Items from a dataset:
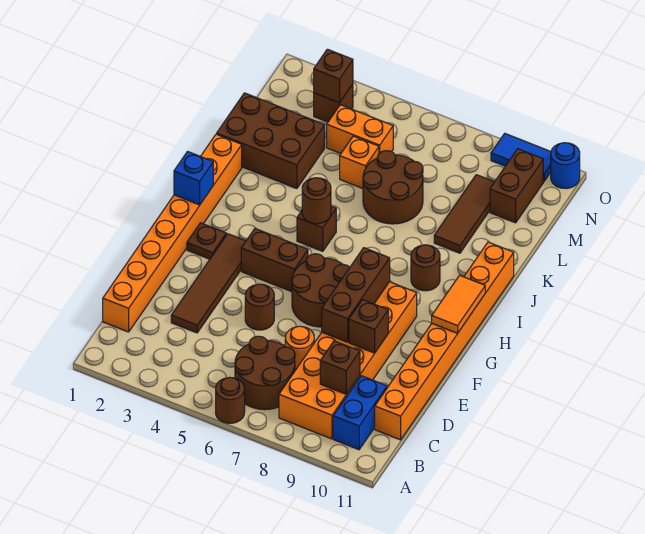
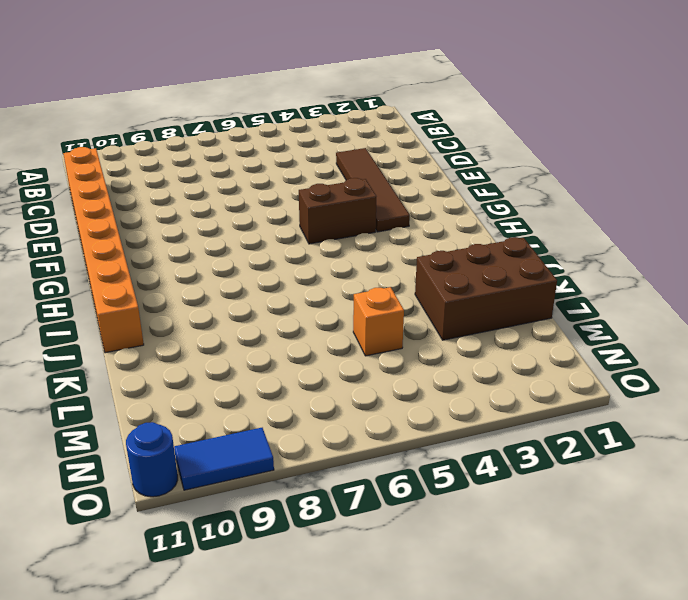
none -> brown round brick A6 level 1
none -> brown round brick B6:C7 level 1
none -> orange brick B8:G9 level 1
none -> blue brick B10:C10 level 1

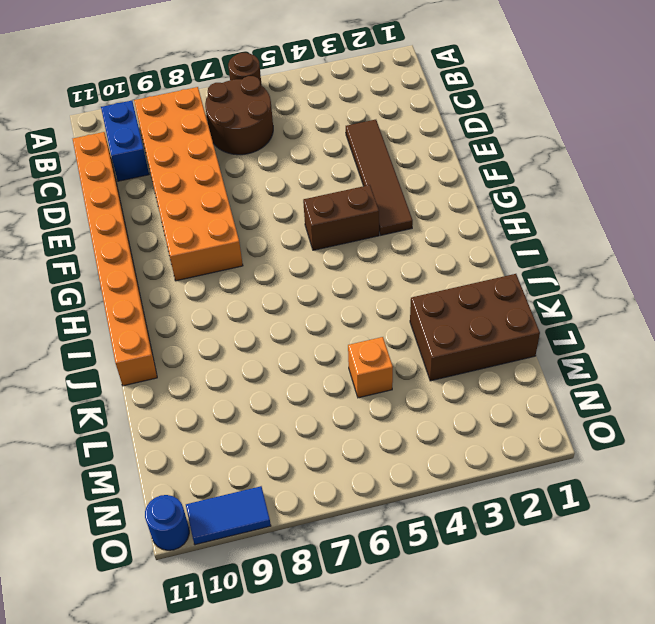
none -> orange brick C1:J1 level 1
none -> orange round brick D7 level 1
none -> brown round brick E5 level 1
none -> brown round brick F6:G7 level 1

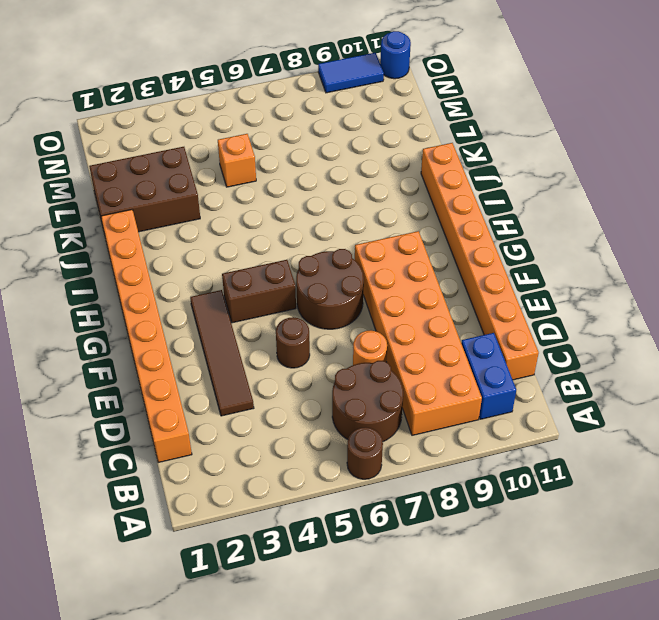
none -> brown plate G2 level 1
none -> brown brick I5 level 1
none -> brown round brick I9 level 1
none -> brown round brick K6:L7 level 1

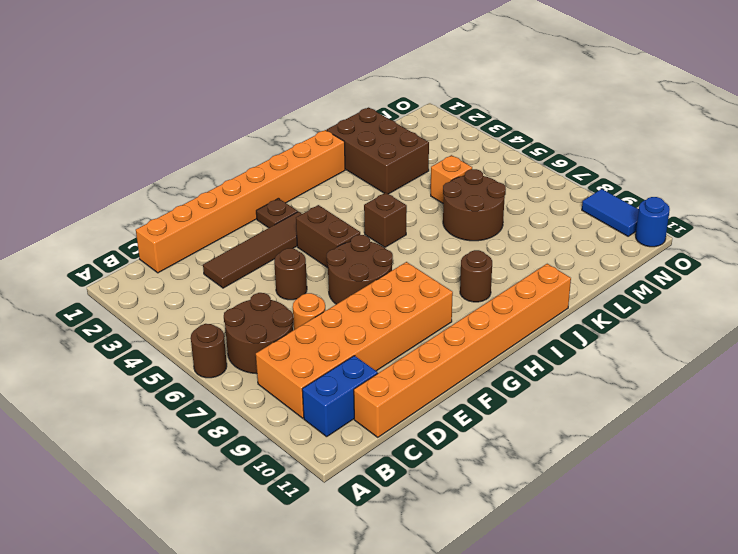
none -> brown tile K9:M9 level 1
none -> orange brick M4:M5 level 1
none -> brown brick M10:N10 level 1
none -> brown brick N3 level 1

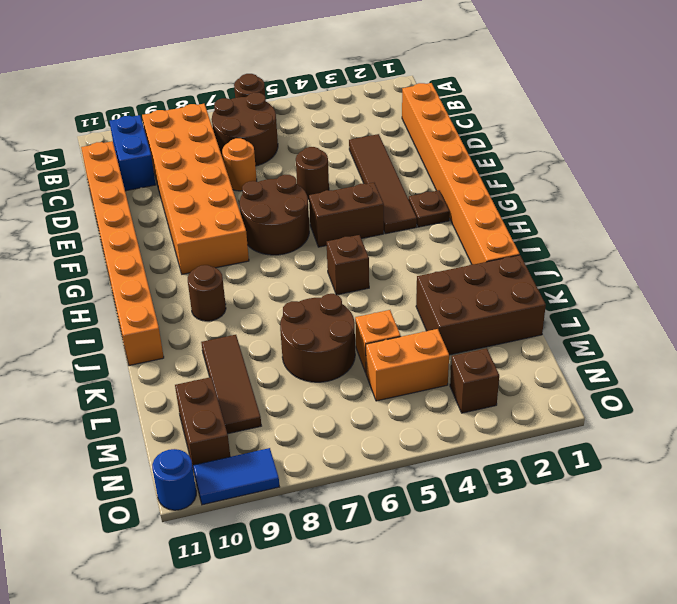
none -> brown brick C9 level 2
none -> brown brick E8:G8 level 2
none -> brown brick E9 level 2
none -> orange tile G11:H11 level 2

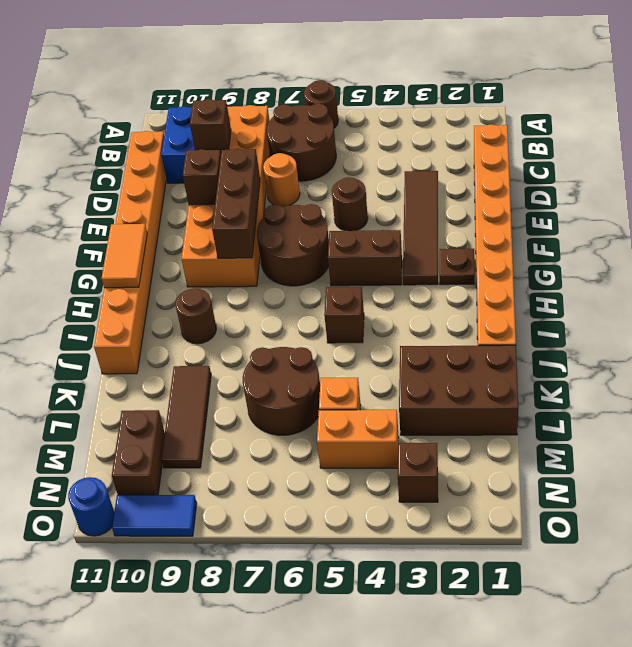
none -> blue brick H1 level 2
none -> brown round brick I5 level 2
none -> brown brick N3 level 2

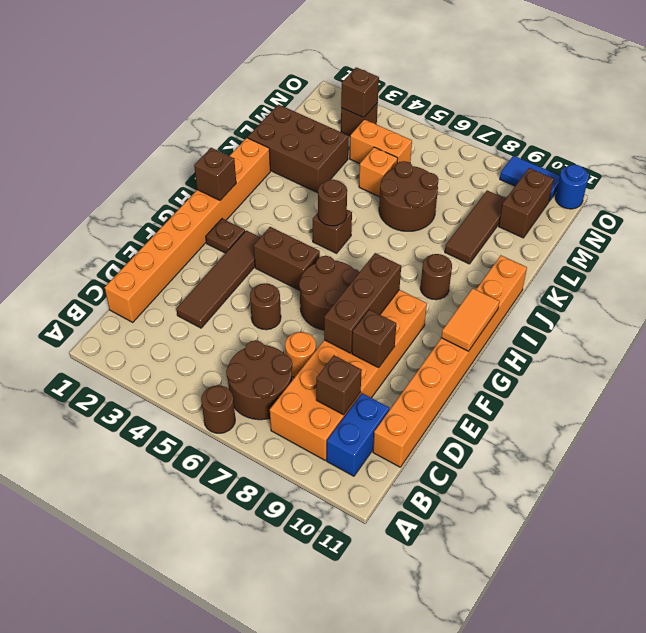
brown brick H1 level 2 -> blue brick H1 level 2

* * *

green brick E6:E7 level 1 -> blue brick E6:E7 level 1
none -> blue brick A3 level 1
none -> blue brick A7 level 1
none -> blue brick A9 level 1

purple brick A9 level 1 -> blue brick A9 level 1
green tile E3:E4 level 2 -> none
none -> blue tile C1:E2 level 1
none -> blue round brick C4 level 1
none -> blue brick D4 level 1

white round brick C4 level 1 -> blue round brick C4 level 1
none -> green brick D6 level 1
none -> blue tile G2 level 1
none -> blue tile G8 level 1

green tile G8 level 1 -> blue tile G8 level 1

* * *

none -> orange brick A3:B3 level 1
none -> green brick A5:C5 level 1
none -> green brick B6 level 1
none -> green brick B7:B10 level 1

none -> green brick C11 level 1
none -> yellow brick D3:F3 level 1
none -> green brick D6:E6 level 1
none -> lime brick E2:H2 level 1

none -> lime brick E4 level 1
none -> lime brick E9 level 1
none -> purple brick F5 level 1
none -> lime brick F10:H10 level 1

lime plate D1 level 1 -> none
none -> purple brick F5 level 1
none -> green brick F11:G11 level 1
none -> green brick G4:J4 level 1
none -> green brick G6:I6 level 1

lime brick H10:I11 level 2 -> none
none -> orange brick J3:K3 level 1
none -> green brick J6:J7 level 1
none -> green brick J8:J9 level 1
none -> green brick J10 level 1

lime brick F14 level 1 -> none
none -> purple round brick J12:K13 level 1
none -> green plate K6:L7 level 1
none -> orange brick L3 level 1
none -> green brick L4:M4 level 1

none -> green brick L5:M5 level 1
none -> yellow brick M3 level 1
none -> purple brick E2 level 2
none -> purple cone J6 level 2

Work to be completed — In the data above, retype only the stretch from the line with "none -> brown round brick A6 level 1" through the line with "brown brick H1", word for word, and skip any pictures.

Solution to this problem —
none -> brown round brick A6 level 1
none -> brown round brick B6:C7 level 1
none -> orange brick B8:G9 level 1
none -> blue brick B10:C10 level 1

none -> orange brick C1:J1 level 1
none -> orange round brick D7 level 1
none -> brown round brick E5 level 1
none -> brown round brick F6:G7 level 1

none -> brown plate G2 level 1
none -> brown brick I5 level 1
none -> brown round brick I9 level 1
none -> brown round brick K6:L7 level 1

none -> brown tile K9:M9 level 1
none -> orange brick M4:M5 level 1
none -> brown brick M10:N10 level 1
none -> brown brick N3 level 1

none -> brown brick C9 level 2
none -> brown brick E8:G8 level 2
none -> brown brick E9 level 2
none -> orange tile G11:H11 level 2

none -> blue brick H1 level 2
none -> brown round brick I5 level 2
none -> brown brick N3 level 2

brown brick H1 level 2 -> blue brick H1 level 2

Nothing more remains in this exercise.